_Record extracts_
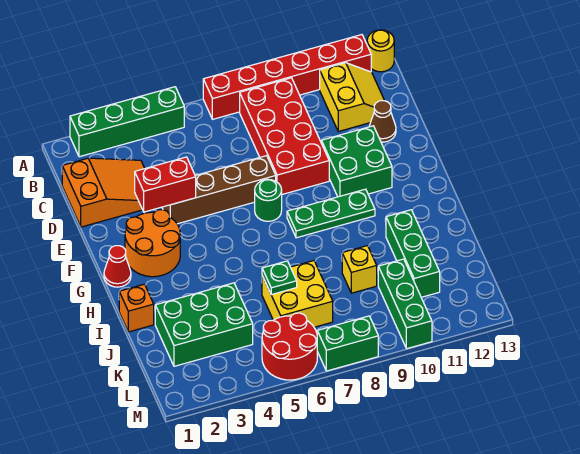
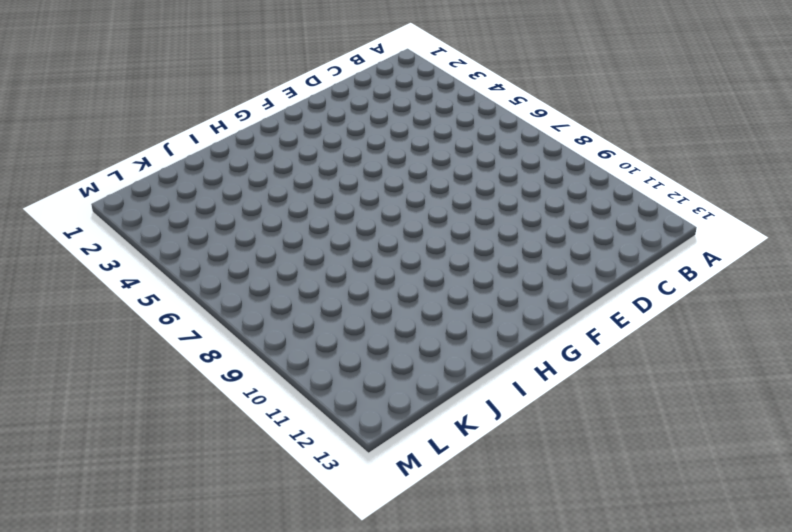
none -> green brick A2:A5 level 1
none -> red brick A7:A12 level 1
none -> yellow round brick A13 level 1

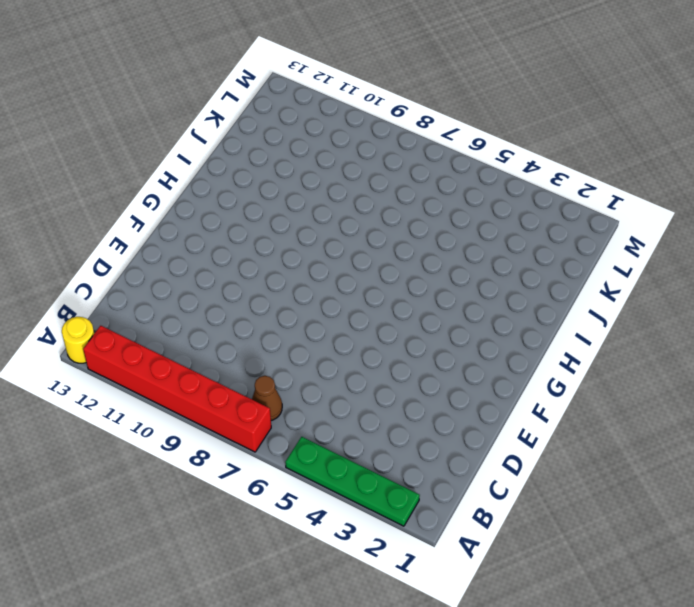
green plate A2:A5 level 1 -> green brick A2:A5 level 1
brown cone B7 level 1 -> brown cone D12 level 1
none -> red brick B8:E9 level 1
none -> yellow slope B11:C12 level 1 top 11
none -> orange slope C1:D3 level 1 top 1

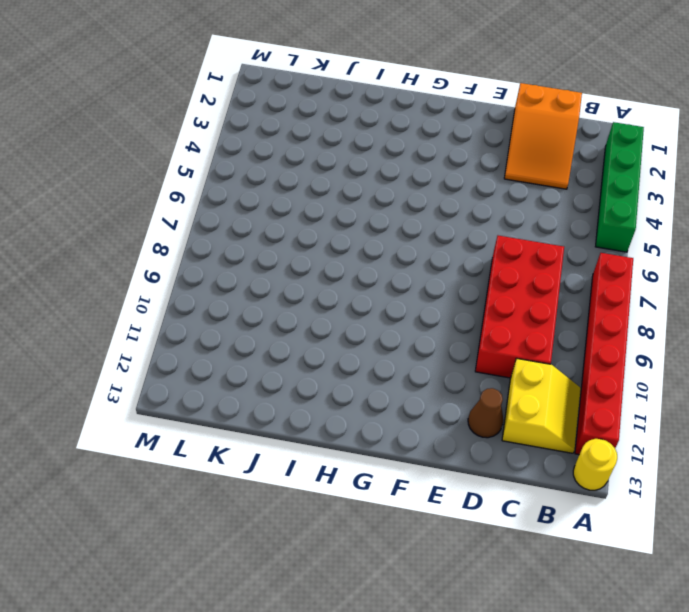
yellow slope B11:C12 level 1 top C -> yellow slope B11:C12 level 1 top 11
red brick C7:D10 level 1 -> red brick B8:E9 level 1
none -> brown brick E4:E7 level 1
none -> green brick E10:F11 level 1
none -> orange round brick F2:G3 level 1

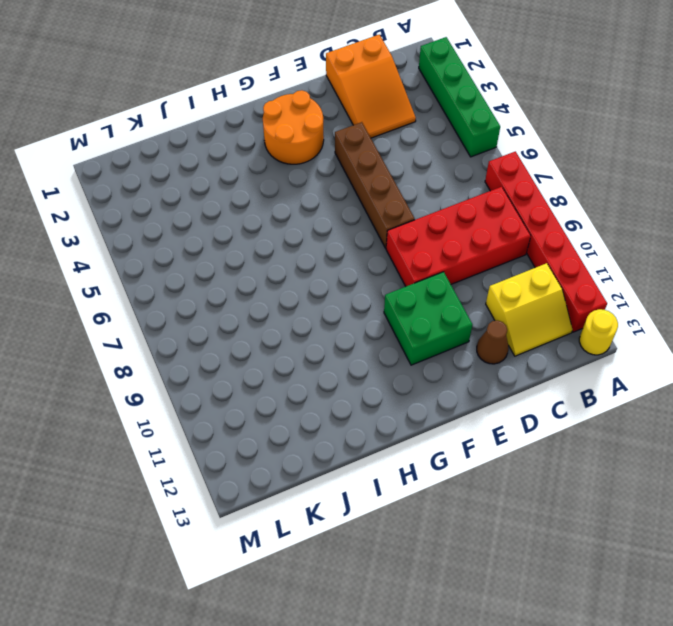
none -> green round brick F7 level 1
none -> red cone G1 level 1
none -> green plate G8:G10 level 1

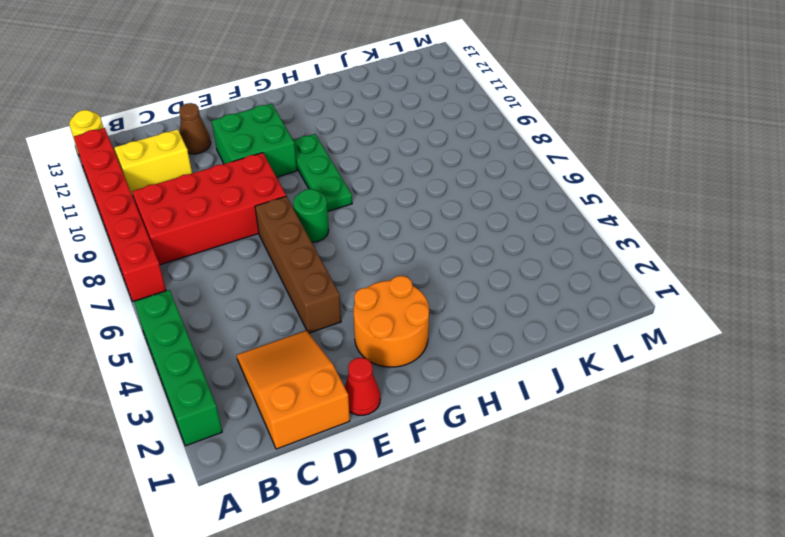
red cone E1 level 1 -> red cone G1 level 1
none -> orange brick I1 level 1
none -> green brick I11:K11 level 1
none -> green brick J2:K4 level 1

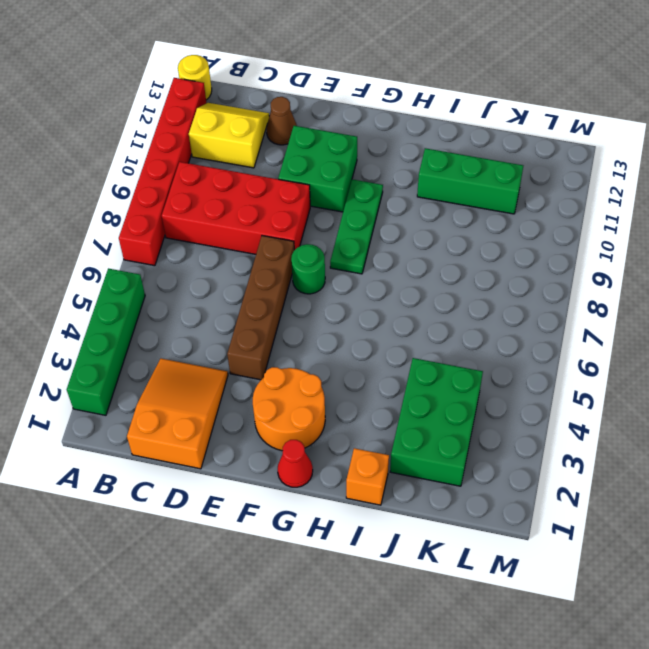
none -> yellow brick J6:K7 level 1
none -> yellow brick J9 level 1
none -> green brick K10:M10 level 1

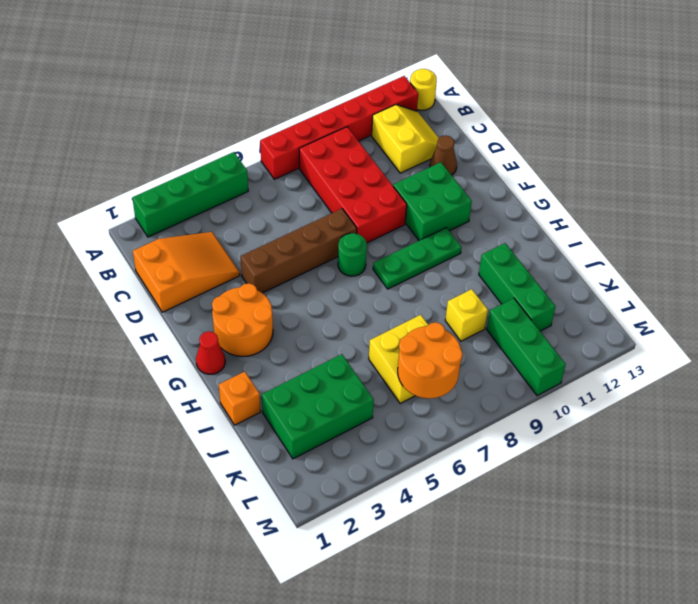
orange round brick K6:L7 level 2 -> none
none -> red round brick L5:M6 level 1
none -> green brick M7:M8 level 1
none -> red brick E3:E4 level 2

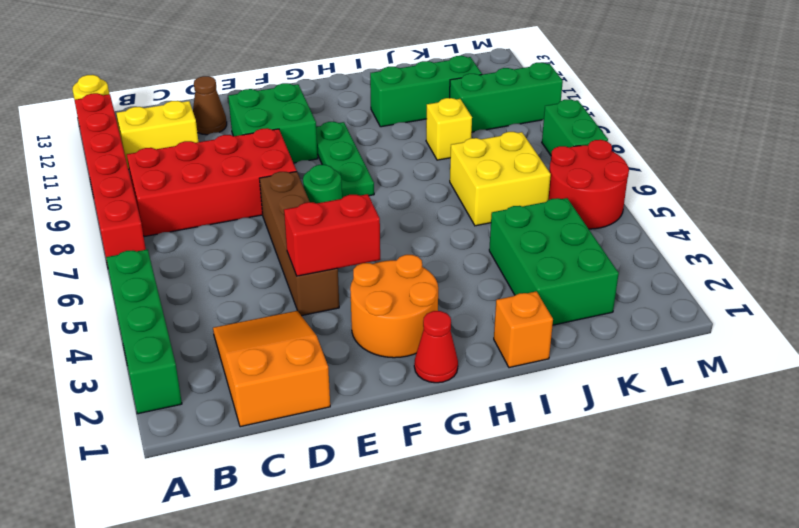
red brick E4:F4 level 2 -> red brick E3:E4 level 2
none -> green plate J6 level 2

_Required action_
Repeat the records above exactly, from the first line through the line containing "none -> green brick E10:F11 level 1", and leave out the pictures.

_Answer for this exercise_
none -> green brick A2:A5 level 1
none -> red brick A7:A12 level 1
none -> yellow round brick A13 level 1

green plate A2:A5 level 1 -> green brick A2:A5 level 1
brown cone B7 level 1 -> brown cone D12 level 1
none -> red brick B8:E9 level 1
none -> yellow slope B11:C12 level 1 top 11
none -> orange slope C1:D3 level 1 top 1

yellow slope B11:C12 level 1 top C -> yellow slope B11:C12 level 1 top 11
red brick C7:D10 level 1 -> red brick B8:E9 level 1
none -> brown brick E4:E7 level 1
none -> green brick E10:F11 level 1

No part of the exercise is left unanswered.